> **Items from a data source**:
= Beginning of Section =

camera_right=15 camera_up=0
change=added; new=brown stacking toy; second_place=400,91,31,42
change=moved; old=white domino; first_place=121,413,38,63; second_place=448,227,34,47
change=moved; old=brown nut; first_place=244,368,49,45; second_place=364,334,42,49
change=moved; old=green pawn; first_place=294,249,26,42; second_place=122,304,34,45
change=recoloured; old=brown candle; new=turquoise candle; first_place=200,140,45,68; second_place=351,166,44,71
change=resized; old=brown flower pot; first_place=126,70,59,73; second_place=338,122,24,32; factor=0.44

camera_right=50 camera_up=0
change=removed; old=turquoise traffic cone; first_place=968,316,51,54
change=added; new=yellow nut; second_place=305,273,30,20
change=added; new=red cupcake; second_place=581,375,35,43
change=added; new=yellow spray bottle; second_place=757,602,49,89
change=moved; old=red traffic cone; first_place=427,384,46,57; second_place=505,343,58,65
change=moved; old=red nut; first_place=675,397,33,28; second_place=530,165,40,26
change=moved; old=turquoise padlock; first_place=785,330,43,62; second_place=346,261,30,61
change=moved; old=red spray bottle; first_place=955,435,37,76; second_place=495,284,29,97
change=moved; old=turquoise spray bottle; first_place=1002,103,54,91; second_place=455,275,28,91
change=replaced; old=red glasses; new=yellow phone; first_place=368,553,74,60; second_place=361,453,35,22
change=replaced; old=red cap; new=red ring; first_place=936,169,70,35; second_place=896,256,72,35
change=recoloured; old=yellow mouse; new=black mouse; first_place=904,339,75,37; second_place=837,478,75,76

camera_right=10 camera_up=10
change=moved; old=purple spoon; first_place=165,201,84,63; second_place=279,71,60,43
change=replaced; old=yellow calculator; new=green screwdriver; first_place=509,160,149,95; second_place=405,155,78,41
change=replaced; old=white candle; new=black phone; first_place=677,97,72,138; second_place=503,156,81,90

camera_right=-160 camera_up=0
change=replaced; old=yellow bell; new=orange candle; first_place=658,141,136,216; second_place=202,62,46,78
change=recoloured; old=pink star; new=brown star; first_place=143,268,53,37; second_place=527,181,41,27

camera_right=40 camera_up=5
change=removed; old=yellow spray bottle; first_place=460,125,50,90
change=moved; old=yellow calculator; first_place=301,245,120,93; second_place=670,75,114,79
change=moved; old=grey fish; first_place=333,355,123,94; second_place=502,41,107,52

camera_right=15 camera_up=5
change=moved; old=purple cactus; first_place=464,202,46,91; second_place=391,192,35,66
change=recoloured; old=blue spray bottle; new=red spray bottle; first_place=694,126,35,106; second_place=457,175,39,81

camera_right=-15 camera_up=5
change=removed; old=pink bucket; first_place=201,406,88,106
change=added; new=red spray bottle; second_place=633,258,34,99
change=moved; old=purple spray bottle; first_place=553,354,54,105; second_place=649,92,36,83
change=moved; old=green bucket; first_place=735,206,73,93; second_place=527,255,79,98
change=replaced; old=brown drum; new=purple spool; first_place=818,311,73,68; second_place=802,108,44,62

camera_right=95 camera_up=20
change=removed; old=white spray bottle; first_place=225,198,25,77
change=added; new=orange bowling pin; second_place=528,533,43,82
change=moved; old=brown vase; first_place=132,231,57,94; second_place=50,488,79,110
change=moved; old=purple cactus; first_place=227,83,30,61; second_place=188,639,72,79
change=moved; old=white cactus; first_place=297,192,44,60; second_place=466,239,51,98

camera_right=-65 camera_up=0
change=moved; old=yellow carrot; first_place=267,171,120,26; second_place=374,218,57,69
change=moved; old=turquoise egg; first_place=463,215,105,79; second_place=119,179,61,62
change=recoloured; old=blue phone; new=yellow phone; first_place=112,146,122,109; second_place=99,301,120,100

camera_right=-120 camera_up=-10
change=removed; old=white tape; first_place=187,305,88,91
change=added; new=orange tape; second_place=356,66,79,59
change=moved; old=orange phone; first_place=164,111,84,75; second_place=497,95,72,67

= End of Section =

Proceeding from the line containing "change=moved; old=brown nut;" through the line containing "change=recoloured; old=brown candle;", transcribe the lines above exactly, both end lines included.

change=moved; old=brown nut; first_place=244,368,49,45; second_place=364,334,42,49
change=moved; old=green pawn; first_place=294,249,26,42; second_place=122,304,34,45
change=recoloured; old=brown candle; new=turquoise candle; first_place=200,140,45,68; second_place=351,166,44,71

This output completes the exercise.